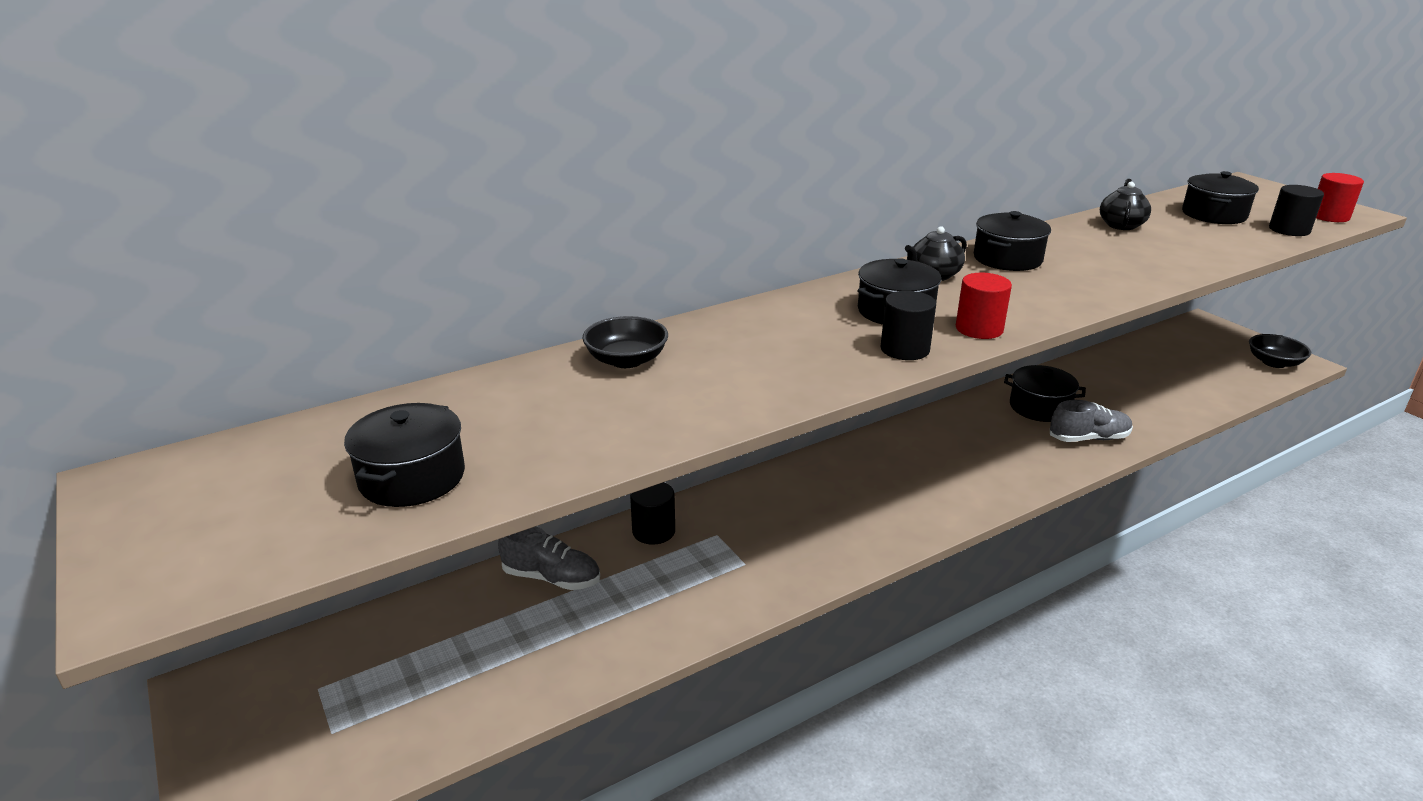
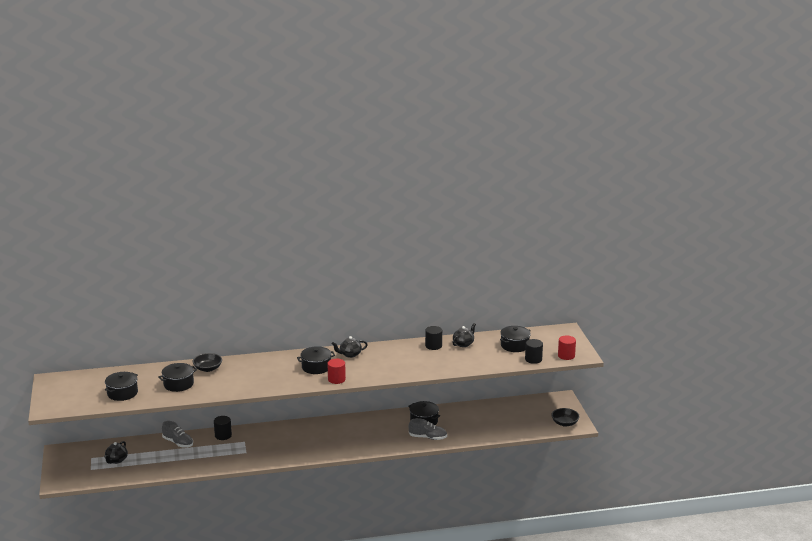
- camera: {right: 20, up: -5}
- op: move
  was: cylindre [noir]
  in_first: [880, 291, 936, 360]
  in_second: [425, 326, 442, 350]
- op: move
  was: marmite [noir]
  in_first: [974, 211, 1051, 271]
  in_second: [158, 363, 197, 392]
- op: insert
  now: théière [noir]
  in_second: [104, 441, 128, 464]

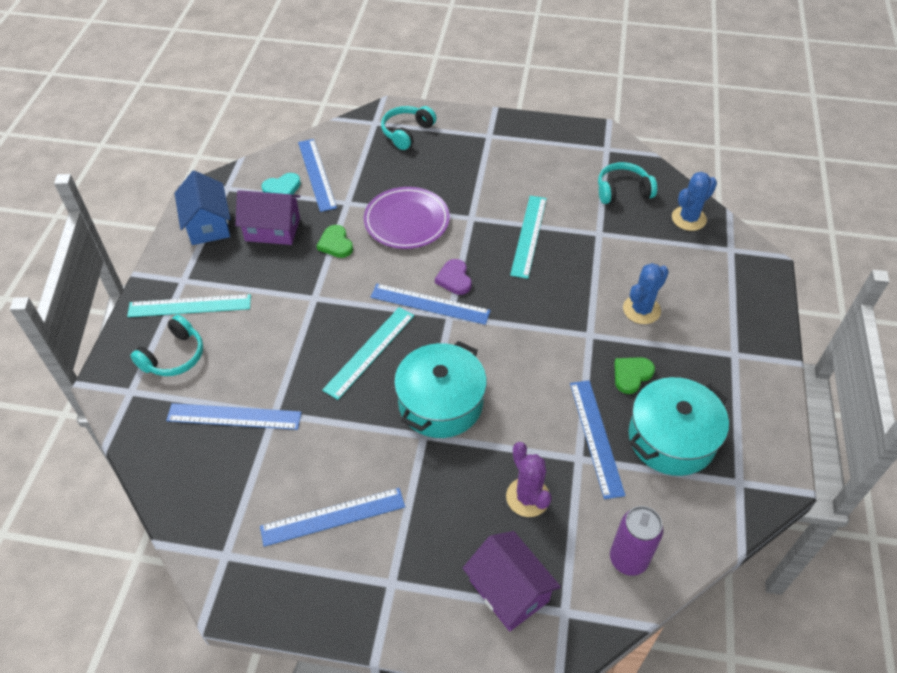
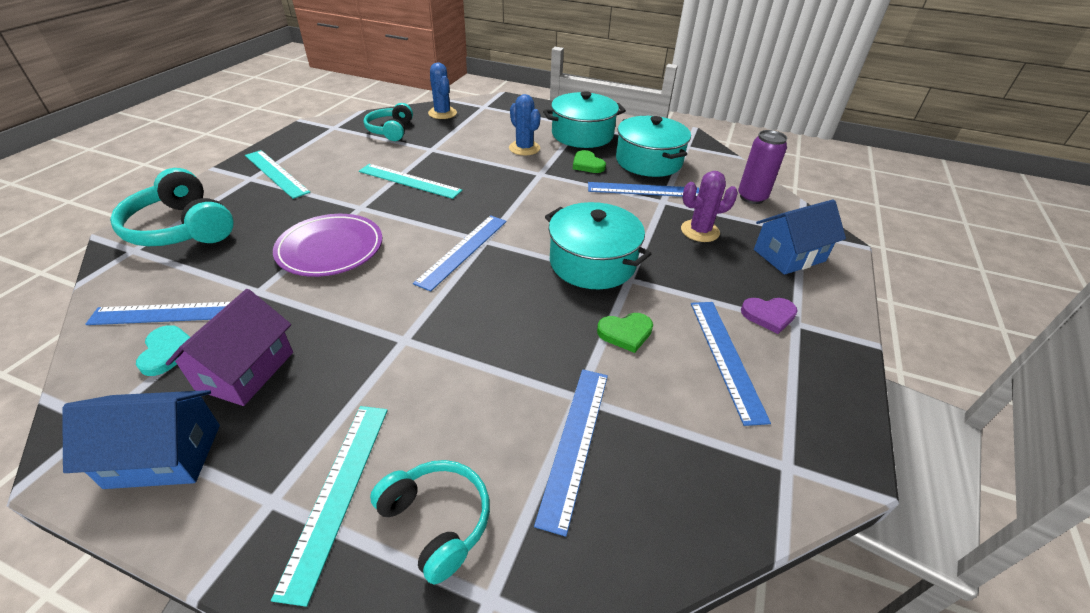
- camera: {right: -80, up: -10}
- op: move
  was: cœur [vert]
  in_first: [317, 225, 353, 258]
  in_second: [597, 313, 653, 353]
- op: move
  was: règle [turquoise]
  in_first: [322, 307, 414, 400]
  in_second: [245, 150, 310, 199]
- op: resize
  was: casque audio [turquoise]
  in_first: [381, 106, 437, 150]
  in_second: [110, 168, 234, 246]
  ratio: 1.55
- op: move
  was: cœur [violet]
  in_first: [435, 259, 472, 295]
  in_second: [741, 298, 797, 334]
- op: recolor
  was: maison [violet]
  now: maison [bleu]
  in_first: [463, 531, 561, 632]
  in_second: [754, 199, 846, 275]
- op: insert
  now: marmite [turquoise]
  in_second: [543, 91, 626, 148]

- What to work on
Beginning with the line that contains "was: marmite [noir]" and ending with the last line of the entries above, repeat each line exactly, but not the pictures.

- Solution for this problem
  was: marmite [noir]
  in_first: [974, 211, 1051, 271]
  in_second: [158, 363, 197, 392]
- op: insert
  now: théière [noir]
  in_second: [104, 441, 128, 464]

- camera: {right: -80, up: -10}
- op: move
  was: cœur [vert]
  in_first: [317, 225, 353, 258]
  in_second: [597, 313, 653, 353]
- op: move
  was: règle [turquoise]
  in_first: [322, 307, 414, 400]
  in_second: [245, 150, 310, 199]
- op: resize
  was: casque audio [turquoise]
  in_first: [381, 106, 437, 150]
  in_second: [110, 168, 234, 246]
  ratio: 1.55
- op: move
  was: cœur [violet]
  in_first: [435, 259, 472, 295]
  in_second: [741, 298, 797, 334]
- op: recolor
  was: maison [violet]
  now: maison [bleu]
  in_first: [463, 531, 561, 632]
  in_second: [754, 199, 846, 275]
- op: insert
  now: marmite [turquoise]
  in_second: [543, 91, 626, 148]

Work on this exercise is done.